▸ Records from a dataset
******

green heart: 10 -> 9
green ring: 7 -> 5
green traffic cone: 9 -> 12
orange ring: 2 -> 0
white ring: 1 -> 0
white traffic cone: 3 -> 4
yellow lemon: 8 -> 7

******

▸ THE TASK
Write out only those lines that fall between the one containing "orange ring: 2 -> 0" and the end of the entries, the first and last included, exactly as they read.

▸ ANSWER TO THIS TASK
orange ring: 2 -> 0
white ring: 1 -> 0
white traffic cone: 3 -> 4
yellow lemon: 8 -> 7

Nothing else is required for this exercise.